## The request:
Please rewrite the rows from the line with "orange L-shape: moved" to the line with "purple line at", changing each "green rectangle" to "green box" and keeping everything else the same. Leave the pictures out of your answer.

## Data listing:
§ §
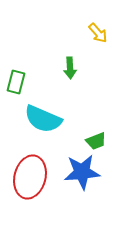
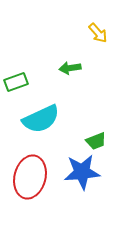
green arrow: rotated 85 degrees clockwise
green rectangle: rotated 55 degrees clockwise
cyan semicircle: moved 2 px left; rotated 48 degrees counterclockwise
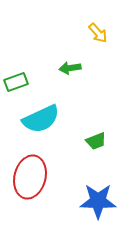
blue star: moved 16 px right, 29 px down; rotated 6 degrees clockwise
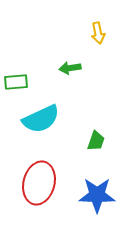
yellow arrow: rotated 30 degrees clockwise
green rectangle: rotated 15 degrees clockwise
green trapezoid: rotated 50 degrees counterclockwise
red ellipse: moved 9 px right, 6 px down
blue star: moved 1 px left, 6 px up
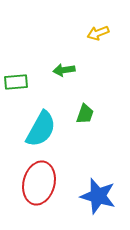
yellow arrow: rotated 80 degrees clockwise
green arrow: moved 6 px left, 2 px down
cyan semicircle: moved 10 px down; rotated 36 degrees counterclockwise
green trapezoid: moved 11 px left, 27 px up
blue star: moved 1 px right, 1 px down; rotated 15 degrees clockwise
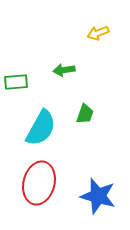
cyan semicircle: moved 1 px up
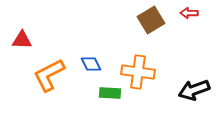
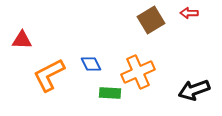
orange cross: rotated 32 degrees counterclockwise
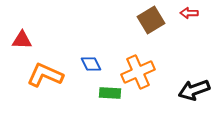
orange L-shape: moved 4 px left; rotated 51 degrees clockwise
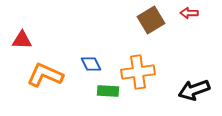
orange cross: rotated 16 degrees clockwise
green rectangle: moved 2 px left, 2 px up
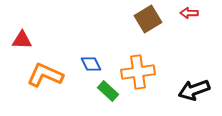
brown square: moved 3 px left, 1 px up
green rectangle: rotated 40 degrees clockwise
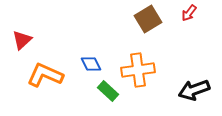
red arrow: rotated 54 degrees counterclockwise
red triangle: rotated 45 degrees counterclockwise
orange cross: moved 2 px up
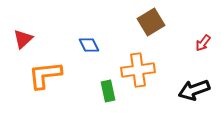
red arrow: moved 14 px right, 30 px down
brown square: moved 3 px right, 3 px down
red triangle: moved 1 px right, 1 px up
blue diamond: moved 2 px left, 19 px up
orange L-shape: rotated 30 degrees counterclockwise
green rectangle: rotated 35 degrees clockwise
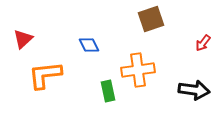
brown square: moved 3 px up; rotated 12 degrees clockwise
black arrow: rotated 152 degrees counterclockwise
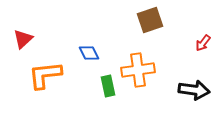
brown square: moved 1 px left, 1 px down
blue diamond: moved 8 px down
green rectangle: moved 5 px up
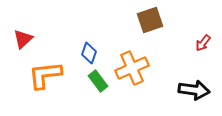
blue diamond: rotated 45 degrees clockwise
orange cross: moved 6 px left, 2 px up; rotated 16 degrees counterclockwise
green rectangle: moved 10 px left, 5 px up; rotated 25 degrees counterclockwise
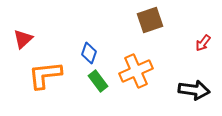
orange cross: moved 4 px right, 3 px down
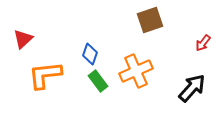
blue diamond: moved 1 px right, 1 px down
black arrow: moved 2 px left, 2 px up; rotated 56 degrees counterclockwise
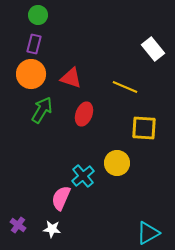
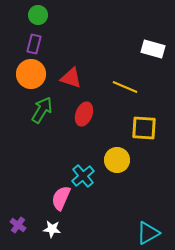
white rectangle: rotated 35 degrees counterclockwise
yellow circle: moved 3 px up
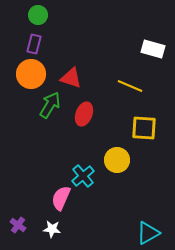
yellow line: moved 5 px right, 1 px up
green arrow: moved 8 px right, 5 px up
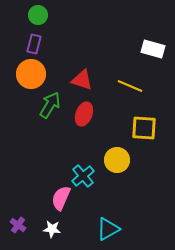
red triangle: moved 11 px right, 2 px down
cyan triangle: moved 40 px left, 4 px up
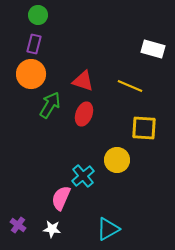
red triangle: moved 1 px right, 1 px down
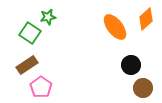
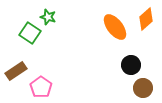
green star: rotated 28 degrees clockwise
brown rectangle: moved 11 px left, 6 px down
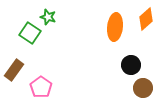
orange ellipse: rotated 44 degrees clockwise
brown rectangle: moved 2 px left, 1 px up; rotated 20 degrees counterclockwise
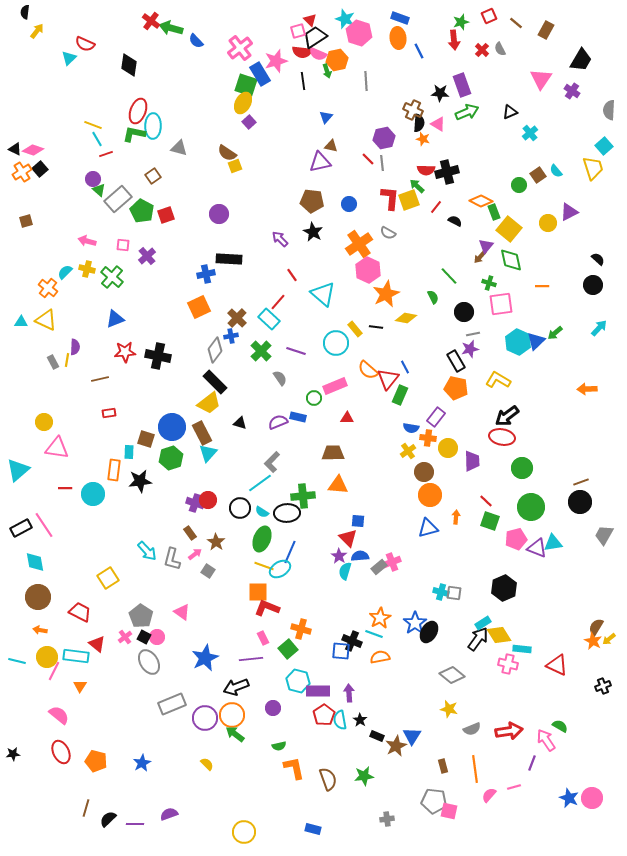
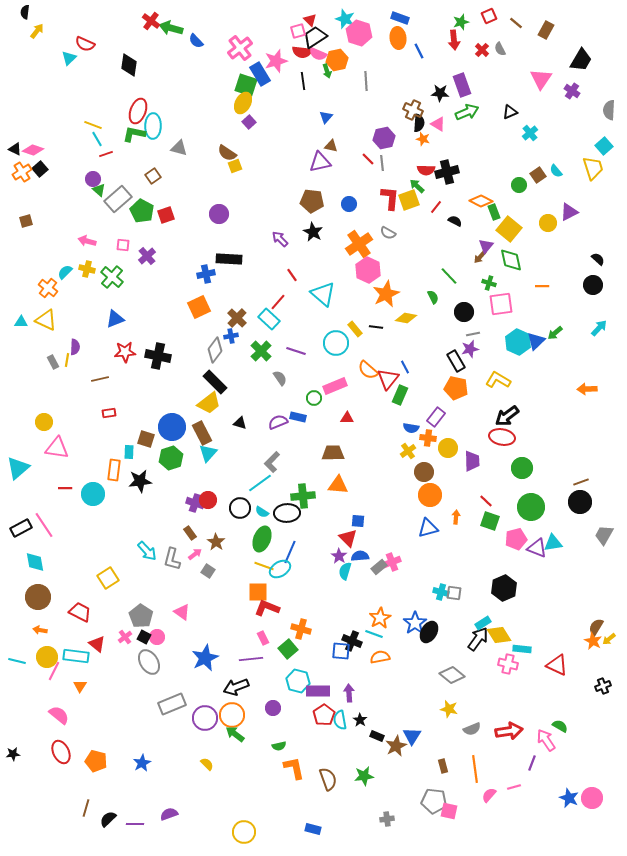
cyan triangle at (18, 470): moved 2 px up
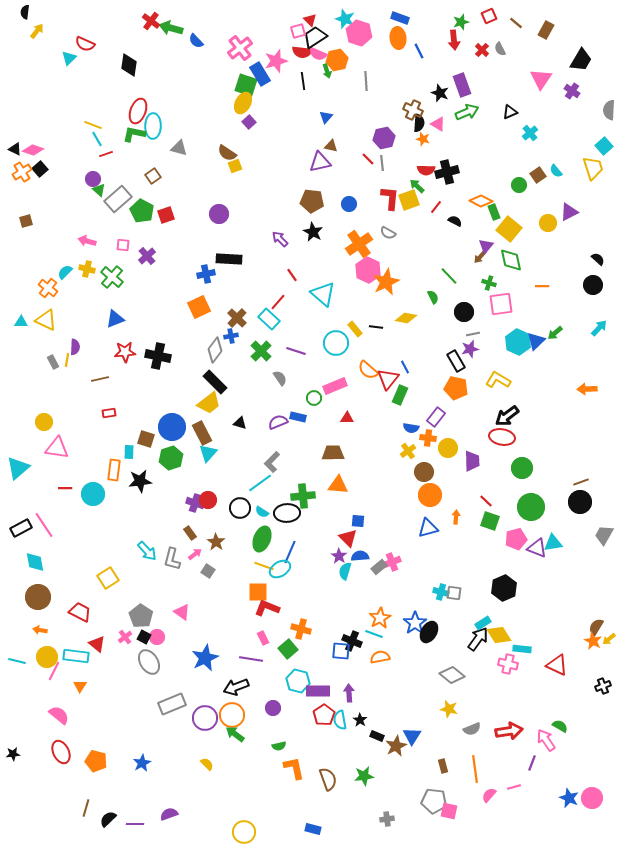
black star at (440, 93): rotated 18 degrees clockwise
orange star at (386, 294): moved 12 px up
purple line at (251, 659): rotated 15 degrees clockwise
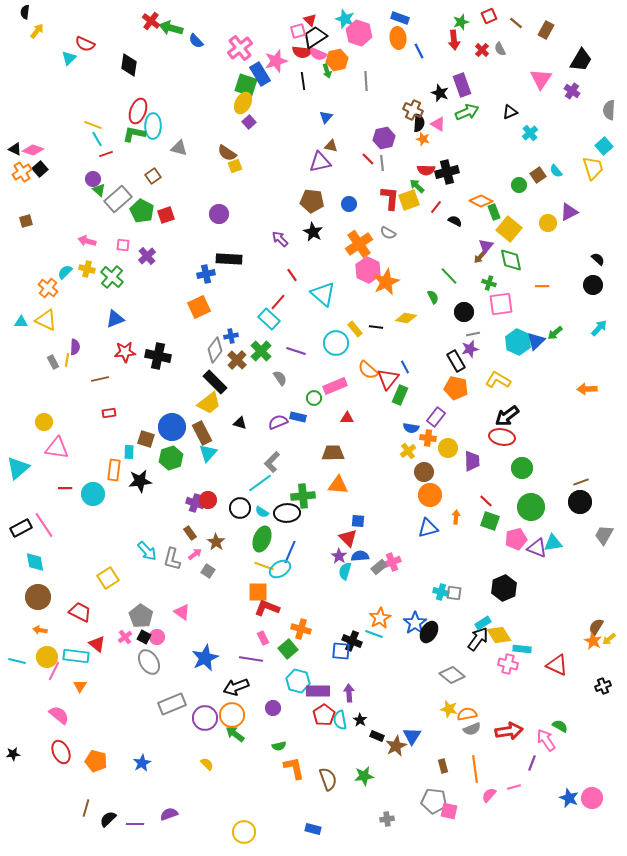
brown cross at (237, 318): moved 42 px down
orange semicircle at (380, 657): moved 87 px right, 57 px down
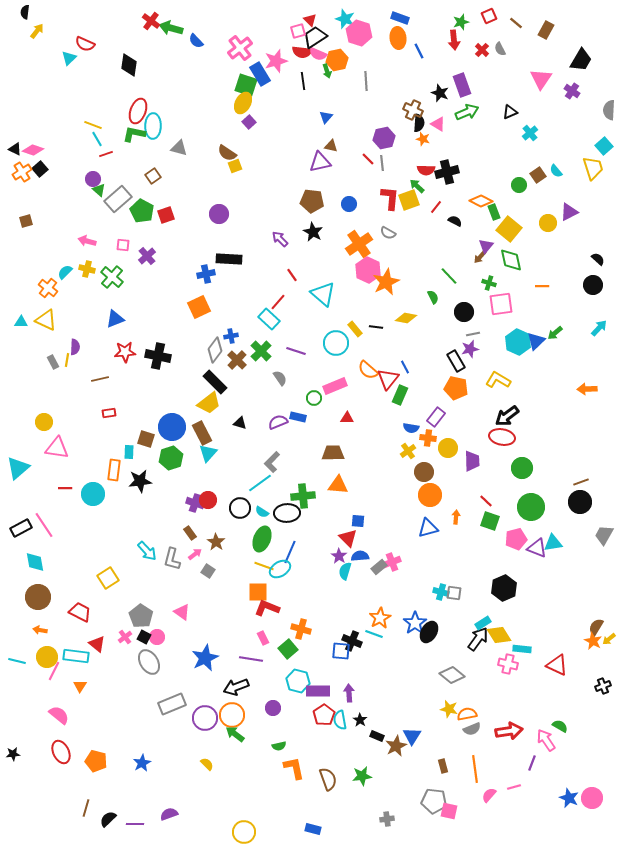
green star at (364, 776): moved 2 px left
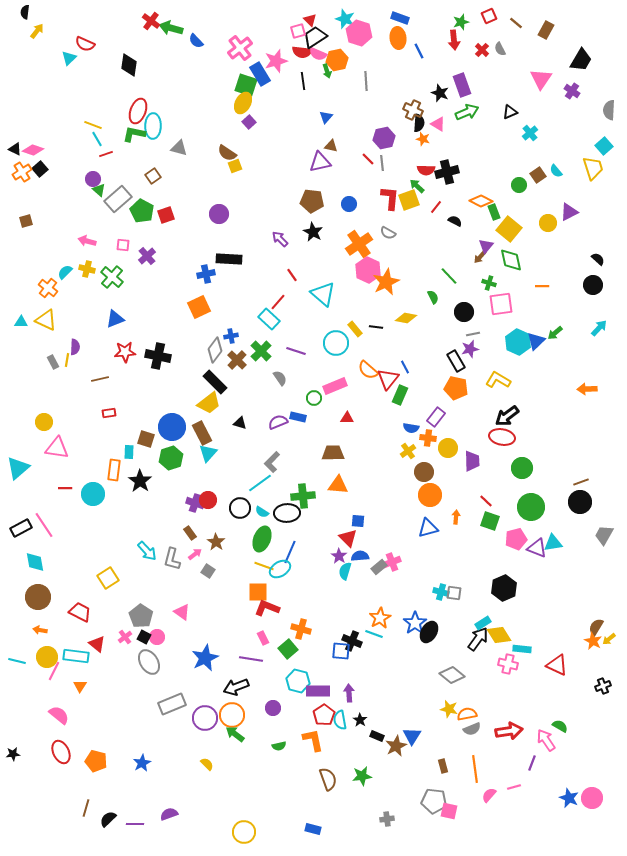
black star at (140, 481): rotated 30 degrees counterclockwise
orange L-shape at (294, 768): moved 19 px right, 28 px up
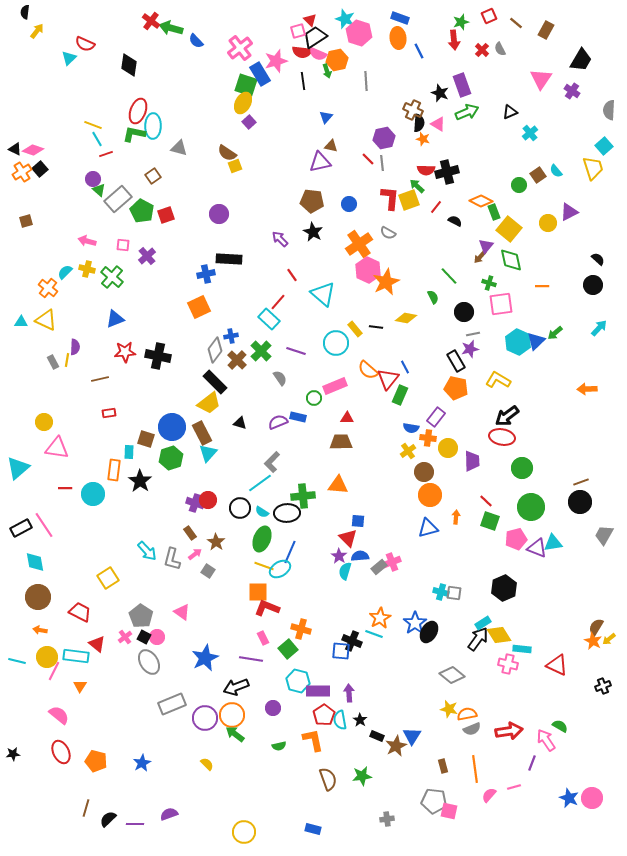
brown trapezoid at (333, 453): moved 8 px right, 11 px up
§ §
## Solution to the exercise:
orange L-shape: moved 4 px left; rotated 51 degrees clockwise
orange cross: rotated 16 degrees clockwise
green box: moved 2 px left, 2 px up
brown square: moved 3 px left, 1 px up
green box: rotated 40 degrees clockwise
red arrow: rotated 54 degrees counterclockwise
red triangle: rotated 45 degrees counterclockwise
orange cross: moved 2 px up
red arrow: moved 14 px right, 30 px down
brown square: moved 3 px right, 3 px down
red triangle: moved 1 px right, 1 px up
blue diamond: moved 2 px left, 19 px up
orange L-shape: rotated 30 degrees counterclockwise
green box: rotated 35 degrees clockwise
brown square: moved 3 px up; rotated 12 degrees clockwise
black arrow: rotated 152 degrees counterclockwise
brown square: moved 1 px left, 1 px down
blue diamond: moved 8 px down
green box: moved 5 px up
blue diamond: rotated 45 degrees clockwise
orange cross: moved 6 px left, 2 px up; rotated 16 degrees counterclockwise
green box: moved 10 px left, 5 px up; rotated 25 degrees counterclockwise
orange cross: moved 4 px right, 3 px down
blue diamond: moved 1 px right, 1 px down
black arrow: moved 2 px left, 2 px up; rotated 56 degrees counterclockwise
white rectangle: rotated 35 degrees counterclockwise
yellow circle: moved 3 px up
yellow line: moved 5 px right, 1 px up
green arrow: moved 8 px right, 5 px up
red triangle: moved 11 px right, 2 px down
cyan triangle: moved 40 px left, 4 px up
red triangle: moved 1 px right, 1 px down
green star: rotated 28 degrees clockwise
brown rectangle: moved 11 px left, 6 px down
orange ellipse: rotated 44 degrees clockwise
brown rectangle: moved 2 px left, 1 px up; rotated 20 degrees counterclockwise
cyan triangle at (18, 470): moved 2 px up
black star at (440, 93): rotated 18 degrees clockwise
orange star at (386, 294): moved 12 px up
purple line at (251, 659): rotated 15 degrees clockwise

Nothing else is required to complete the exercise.